## [TASK INSTRUCTIONS]
Report every line in the records below that contains the word "relative", copying each one in full.

## [SUPPLIED MATERIAL]
-- BEGIN --

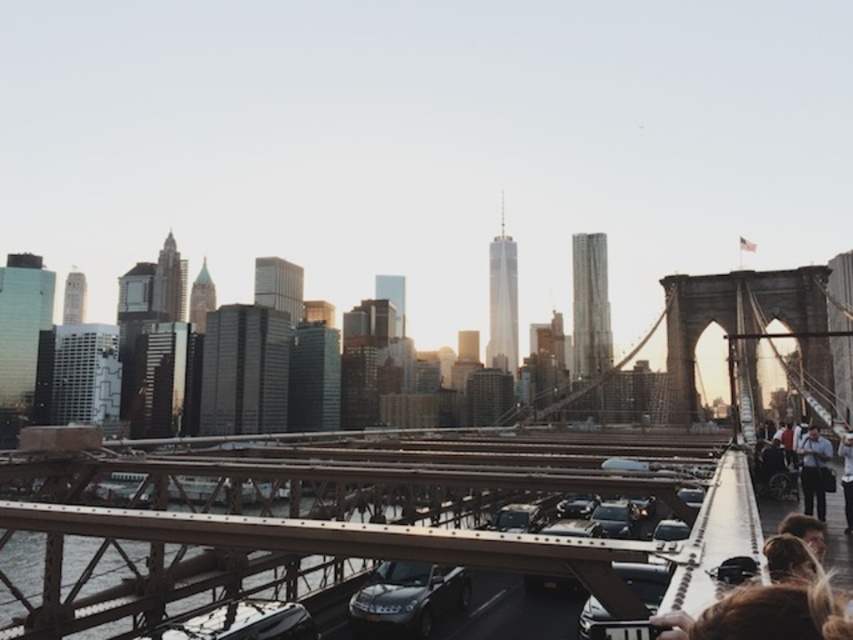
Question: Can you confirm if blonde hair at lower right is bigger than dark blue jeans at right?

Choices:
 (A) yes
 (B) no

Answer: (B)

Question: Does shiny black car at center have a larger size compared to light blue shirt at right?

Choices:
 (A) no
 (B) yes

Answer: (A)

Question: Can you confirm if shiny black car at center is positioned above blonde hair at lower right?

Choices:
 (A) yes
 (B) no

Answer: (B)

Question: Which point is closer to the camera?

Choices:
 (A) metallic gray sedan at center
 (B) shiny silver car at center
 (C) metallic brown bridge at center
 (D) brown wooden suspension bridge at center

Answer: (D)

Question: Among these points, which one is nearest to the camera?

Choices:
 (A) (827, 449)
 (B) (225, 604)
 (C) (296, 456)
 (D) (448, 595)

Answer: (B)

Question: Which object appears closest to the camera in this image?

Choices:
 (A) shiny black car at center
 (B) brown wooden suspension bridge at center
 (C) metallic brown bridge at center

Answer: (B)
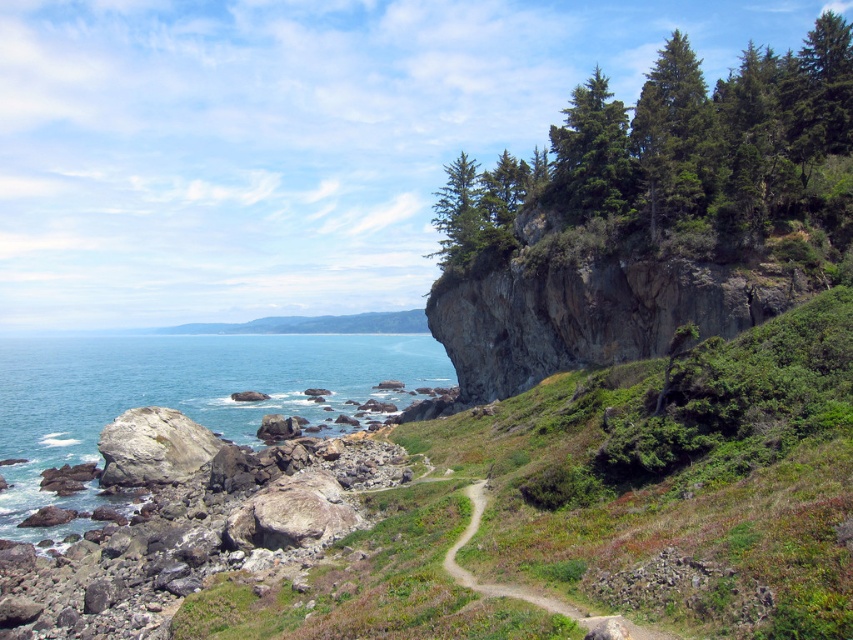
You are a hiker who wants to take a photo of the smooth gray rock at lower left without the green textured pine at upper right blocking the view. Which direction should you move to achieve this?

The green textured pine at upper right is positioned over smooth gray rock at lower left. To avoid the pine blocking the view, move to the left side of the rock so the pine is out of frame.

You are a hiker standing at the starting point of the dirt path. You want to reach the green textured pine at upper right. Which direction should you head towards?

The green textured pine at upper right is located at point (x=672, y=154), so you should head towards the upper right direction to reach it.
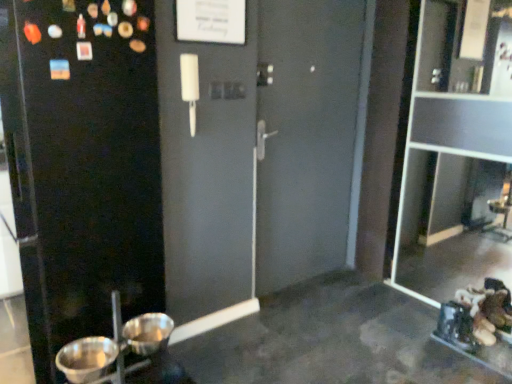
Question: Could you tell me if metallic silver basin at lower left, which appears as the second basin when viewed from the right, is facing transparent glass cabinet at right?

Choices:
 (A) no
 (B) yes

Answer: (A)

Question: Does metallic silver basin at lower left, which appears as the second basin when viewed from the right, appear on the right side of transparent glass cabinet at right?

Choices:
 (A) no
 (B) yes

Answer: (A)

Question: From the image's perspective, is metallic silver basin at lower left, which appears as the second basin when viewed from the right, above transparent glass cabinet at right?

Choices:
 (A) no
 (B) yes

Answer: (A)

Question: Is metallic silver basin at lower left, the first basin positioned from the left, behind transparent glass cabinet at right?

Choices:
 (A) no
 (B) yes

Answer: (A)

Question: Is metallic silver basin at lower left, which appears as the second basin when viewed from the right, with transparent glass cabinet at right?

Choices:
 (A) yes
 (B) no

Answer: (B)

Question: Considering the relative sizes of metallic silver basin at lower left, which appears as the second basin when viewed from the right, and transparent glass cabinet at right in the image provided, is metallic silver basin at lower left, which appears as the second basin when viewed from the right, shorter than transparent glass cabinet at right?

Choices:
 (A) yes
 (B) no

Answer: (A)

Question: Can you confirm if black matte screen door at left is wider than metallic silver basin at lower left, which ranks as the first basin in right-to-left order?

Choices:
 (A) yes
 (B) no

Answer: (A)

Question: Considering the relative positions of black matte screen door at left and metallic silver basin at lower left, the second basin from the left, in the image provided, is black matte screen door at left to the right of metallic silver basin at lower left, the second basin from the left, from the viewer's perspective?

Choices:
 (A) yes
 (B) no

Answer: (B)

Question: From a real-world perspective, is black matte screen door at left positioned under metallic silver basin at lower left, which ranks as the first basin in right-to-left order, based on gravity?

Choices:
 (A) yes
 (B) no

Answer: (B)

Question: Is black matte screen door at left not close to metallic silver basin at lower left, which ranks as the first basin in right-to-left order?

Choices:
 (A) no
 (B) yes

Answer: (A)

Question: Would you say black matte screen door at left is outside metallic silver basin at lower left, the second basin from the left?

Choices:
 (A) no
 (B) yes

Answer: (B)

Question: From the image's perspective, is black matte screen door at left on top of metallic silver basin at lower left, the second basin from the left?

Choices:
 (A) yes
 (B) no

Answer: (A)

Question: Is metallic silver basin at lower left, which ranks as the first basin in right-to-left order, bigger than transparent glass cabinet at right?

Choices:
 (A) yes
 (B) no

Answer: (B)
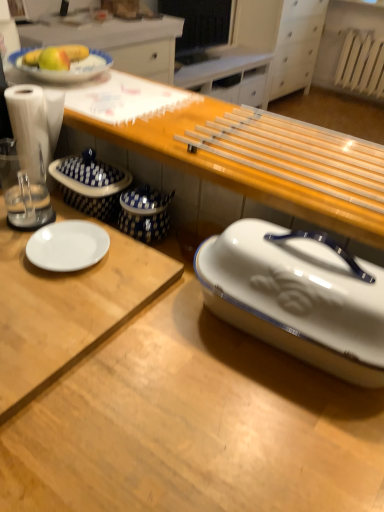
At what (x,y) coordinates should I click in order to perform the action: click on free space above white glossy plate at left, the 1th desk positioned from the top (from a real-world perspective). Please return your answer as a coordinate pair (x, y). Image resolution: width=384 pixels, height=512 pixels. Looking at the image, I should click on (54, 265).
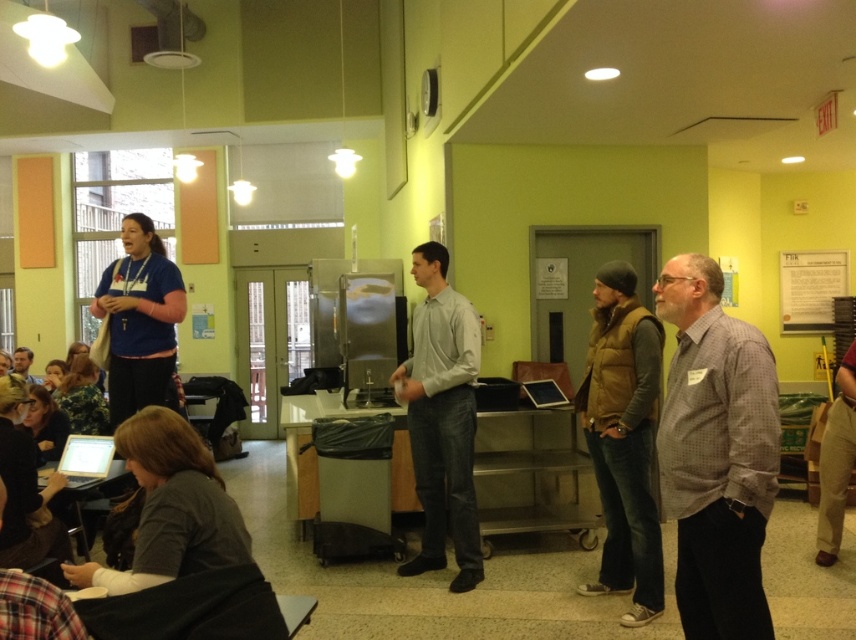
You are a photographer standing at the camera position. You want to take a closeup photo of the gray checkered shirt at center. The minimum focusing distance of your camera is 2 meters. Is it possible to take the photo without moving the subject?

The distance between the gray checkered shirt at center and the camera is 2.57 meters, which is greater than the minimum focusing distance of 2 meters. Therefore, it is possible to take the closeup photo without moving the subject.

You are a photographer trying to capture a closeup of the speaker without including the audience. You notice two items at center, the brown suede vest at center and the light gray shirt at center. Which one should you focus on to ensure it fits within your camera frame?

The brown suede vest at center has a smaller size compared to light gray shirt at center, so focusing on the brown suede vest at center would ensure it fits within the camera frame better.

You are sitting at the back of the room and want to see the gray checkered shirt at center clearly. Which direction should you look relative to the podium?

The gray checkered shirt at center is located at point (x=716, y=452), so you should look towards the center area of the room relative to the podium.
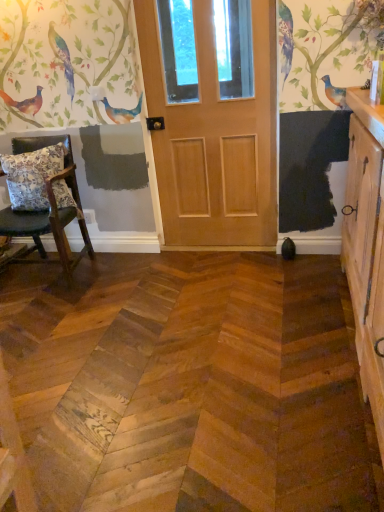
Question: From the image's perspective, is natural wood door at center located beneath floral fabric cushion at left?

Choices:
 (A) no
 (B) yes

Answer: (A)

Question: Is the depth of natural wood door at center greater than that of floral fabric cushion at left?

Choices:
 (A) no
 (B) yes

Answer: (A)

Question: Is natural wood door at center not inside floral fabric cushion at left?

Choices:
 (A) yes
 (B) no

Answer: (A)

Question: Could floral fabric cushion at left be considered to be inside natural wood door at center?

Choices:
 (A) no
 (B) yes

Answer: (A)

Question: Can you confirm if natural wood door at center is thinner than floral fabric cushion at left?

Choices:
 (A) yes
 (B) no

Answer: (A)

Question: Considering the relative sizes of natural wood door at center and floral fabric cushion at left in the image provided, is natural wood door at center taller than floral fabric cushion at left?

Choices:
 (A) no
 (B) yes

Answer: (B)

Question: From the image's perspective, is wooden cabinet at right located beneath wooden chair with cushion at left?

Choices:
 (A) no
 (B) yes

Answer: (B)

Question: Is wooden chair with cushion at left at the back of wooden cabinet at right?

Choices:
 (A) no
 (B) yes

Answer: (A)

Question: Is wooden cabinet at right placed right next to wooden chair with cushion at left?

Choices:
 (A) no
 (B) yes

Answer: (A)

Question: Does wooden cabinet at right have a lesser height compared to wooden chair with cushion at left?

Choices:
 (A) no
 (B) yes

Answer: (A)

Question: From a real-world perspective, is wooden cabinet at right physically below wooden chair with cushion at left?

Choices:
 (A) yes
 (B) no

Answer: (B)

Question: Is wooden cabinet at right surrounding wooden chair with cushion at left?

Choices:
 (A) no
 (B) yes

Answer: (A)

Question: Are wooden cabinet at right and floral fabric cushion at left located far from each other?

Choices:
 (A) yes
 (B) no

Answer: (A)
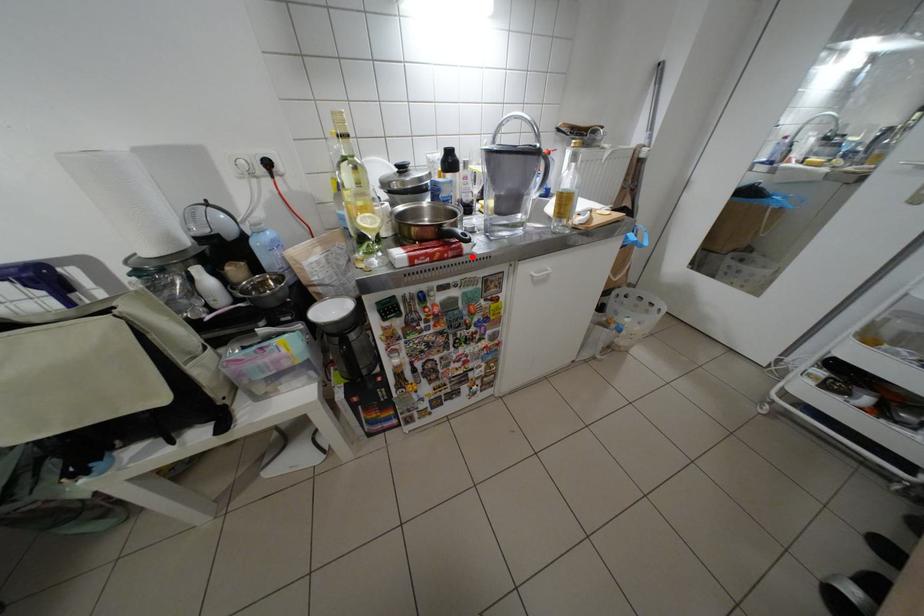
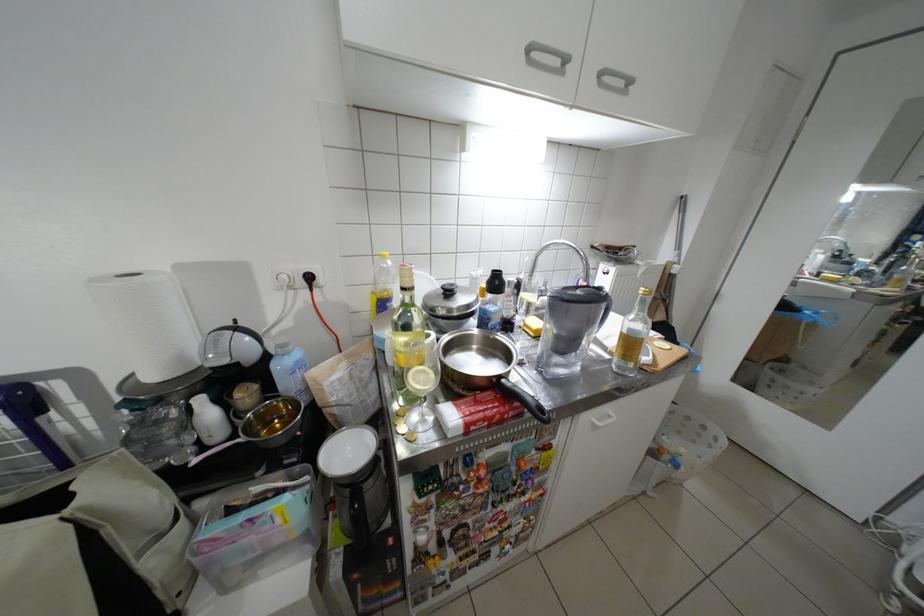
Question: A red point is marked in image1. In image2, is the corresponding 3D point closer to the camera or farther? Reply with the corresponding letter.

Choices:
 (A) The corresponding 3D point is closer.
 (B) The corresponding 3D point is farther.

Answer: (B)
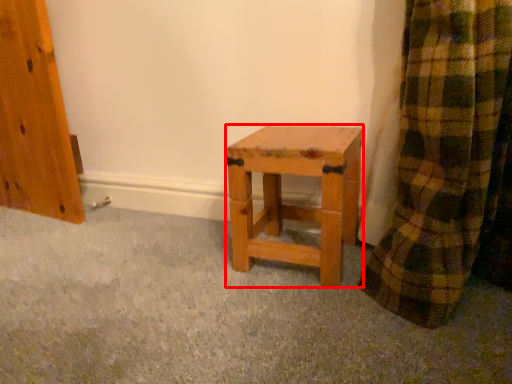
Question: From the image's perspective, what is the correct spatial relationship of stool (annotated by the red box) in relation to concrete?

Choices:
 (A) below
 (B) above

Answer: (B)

-- END --

## [SOLUTION BELOW]
Question: Considering the relative sizes of metallic silver basin at lower left, which appears as the second basin when viewed from the right, and transparent glass cabinet at right in the image provided, is metallic silver basin at lower left, which appears as the second basin when viewed from the right, shorter than transparent glass cabinet at right?
Question: Considering the relative positions of black matte screen door at left and metallic silver basin at lower left, the second basin from the left, in the image provided, is black matte screen door at left to the right of metallic silver basin at lower left, the second basin from the left, from the viewer's perspective?
You are sitting at the back of the room and want to see the gray checkered shirt at center clearly. Which direction should you look relative to the podium?
The gray checkered shirt at center is located at point (x=716, y=452), so you should look towards the center area of the room relative to the podium.
Question: Considering the relative sizes of natural wood door at center and floral fabric cushion at left in the image provided, is natural wood door at center taller than floral fabric cushion at left?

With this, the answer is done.